Object change descriptions:
····················

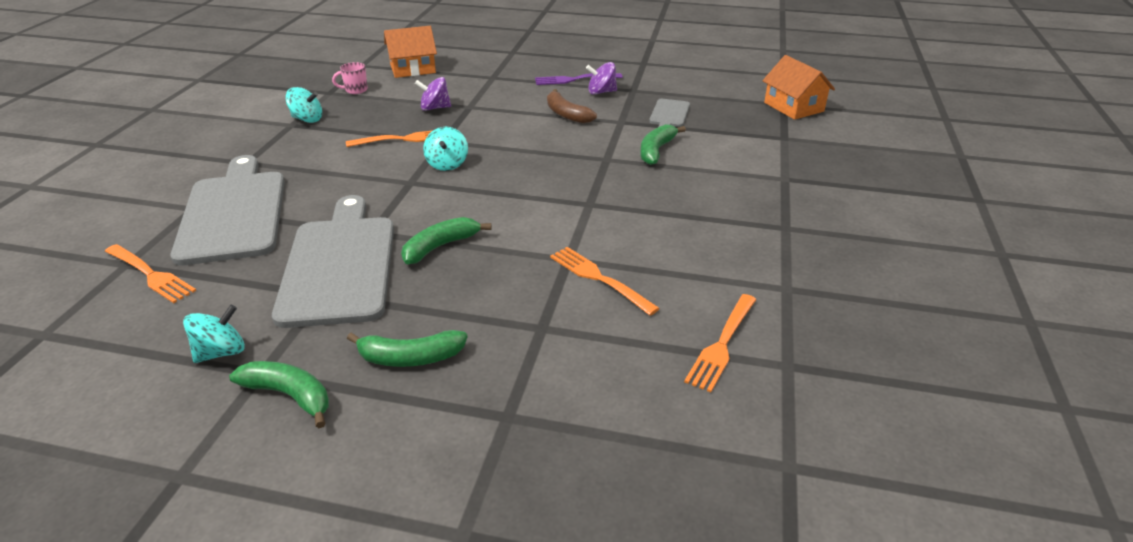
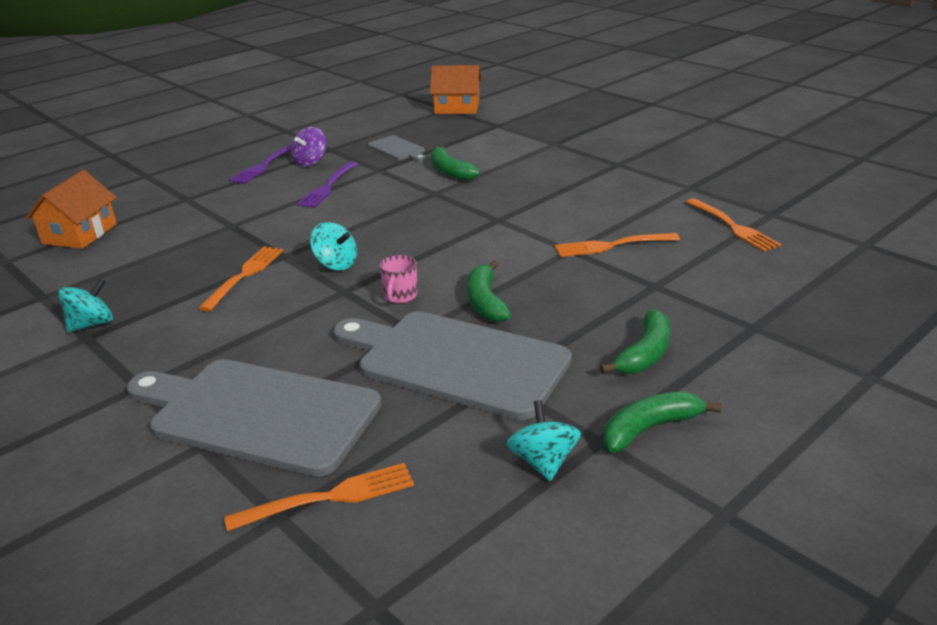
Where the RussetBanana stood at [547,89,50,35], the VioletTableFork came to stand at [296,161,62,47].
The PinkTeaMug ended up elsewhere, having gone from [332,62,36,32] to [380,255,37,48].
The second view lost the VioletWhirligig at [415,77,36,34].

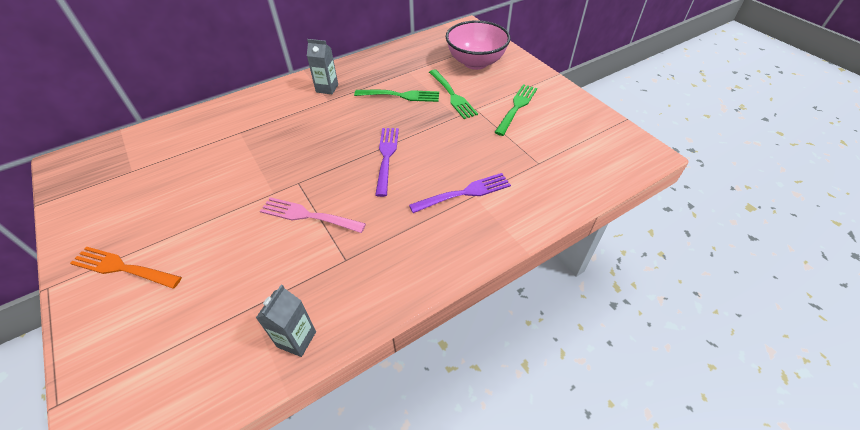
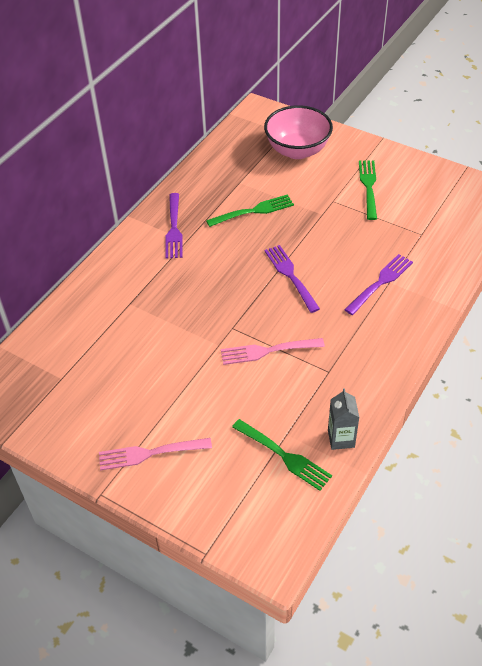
What was the BrightOrangeTableFork at [70,246,112,43] turned into the PinkTableFork at [99,438,113,32].
Where the GreyCarton stood at [307,39,31,55], the VioletTableFork came to stand at [165,193,18,66].
The GreenTableFork ended up elsewhere, having gone from [429,69,49,50] to [232,419,100,72].

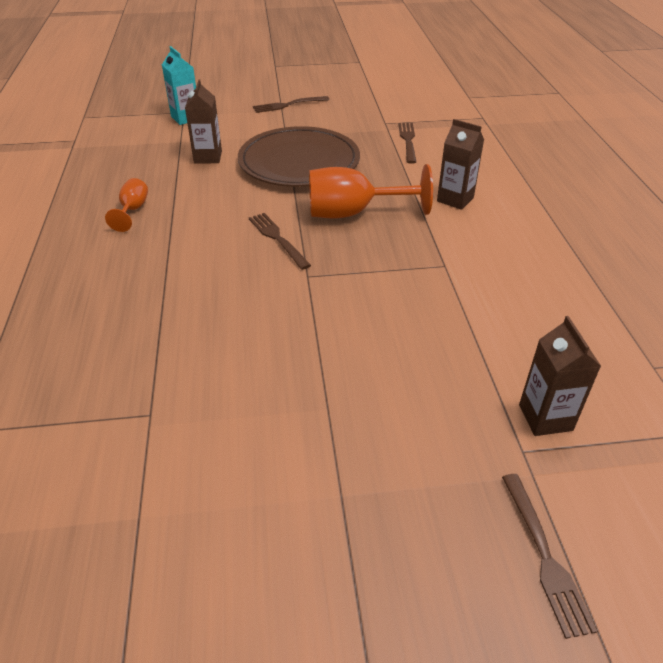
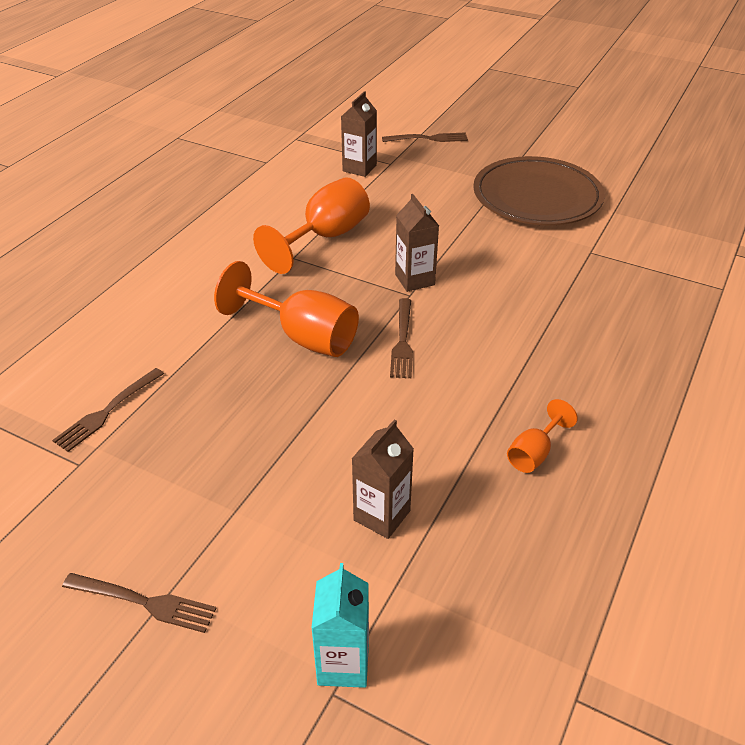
The second view gained the BrightOrangeChalice at [253,177,117,97].
The RussetTableFork at [502,474,95,165] ended up facing another way, 60 degrees clockwise from before.
The RussetCarton ended up elsewhere, having gone from [437,119,47,91] to [395,194,44,98].
The RussetDinnerPlate ended up elsewhere, having gone from [238,126,122,61] to [473,156,132,69].

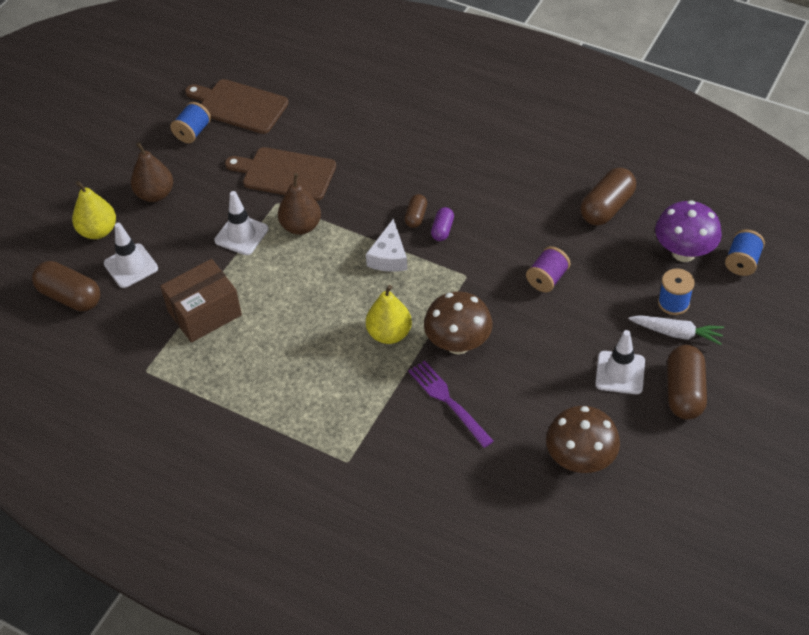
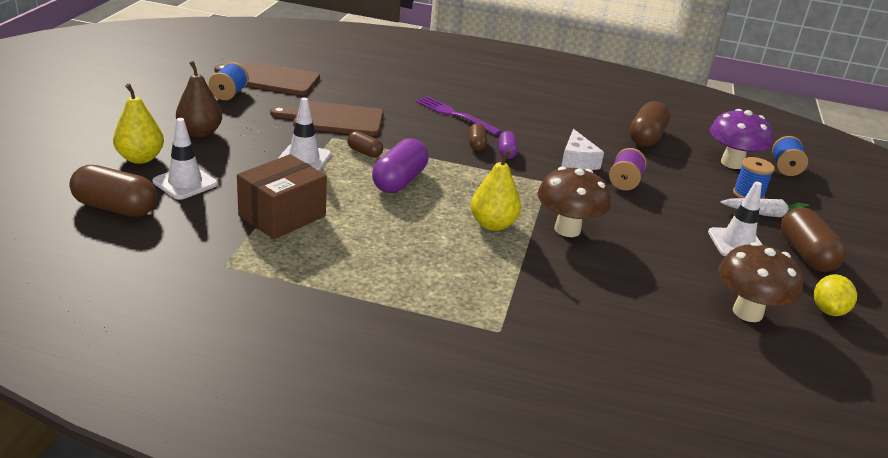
Where the RussetToyPear stood at [278,173,43,62], the RussetCapsule came to stand at [347,131,36,26].
The second view gained the VioletCapsule at [372,138,57,55].
The VioletTableFork ended up elsewhere, having gone from [408,361,85,87] to [416,96,86,39].
The WhitePieceOfCheese ended up elsewhere, having gone from [366,218,42,54] to [561,129,43,41].
The second view gained the BrightYellowLemon at [814,274,43,42].

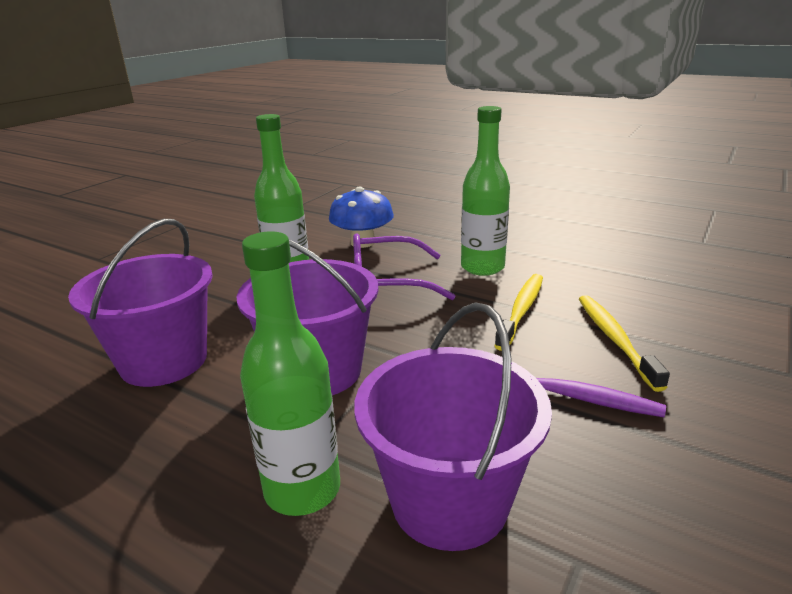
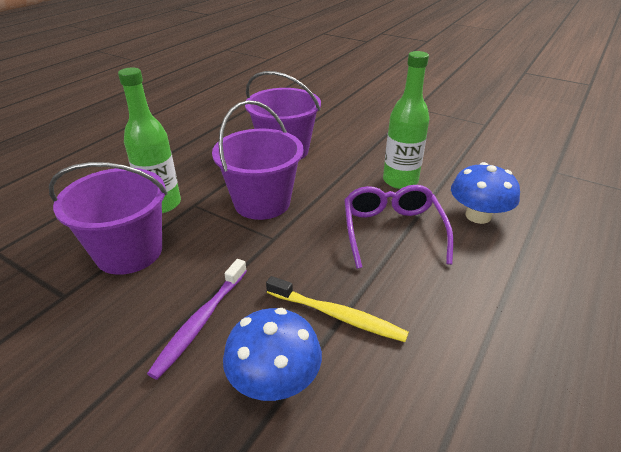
Where the BrightYellowDentalBrush stood at [579,295,91,97], the BlueFungus came to stand at [223,308,99,93].
The second view lost the GreenFlask at [461,106,49,170].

····················

Reproduce the data above line for line, from its first line through the line containing "The second view lost the VioletWhirligig", both ends included, with the pictures omitted and nothing more.

• Your response:
Where the RussetBanana stood at [547,89,50,35], the VioletTableFork came to stand at [296,161,62,47].
The PinkTeaMug ended up elsewhere, having gone from [332,62,36,32] to [380,255,37,48].
The second view lost the VioletWhirligig at [415,77,36,34].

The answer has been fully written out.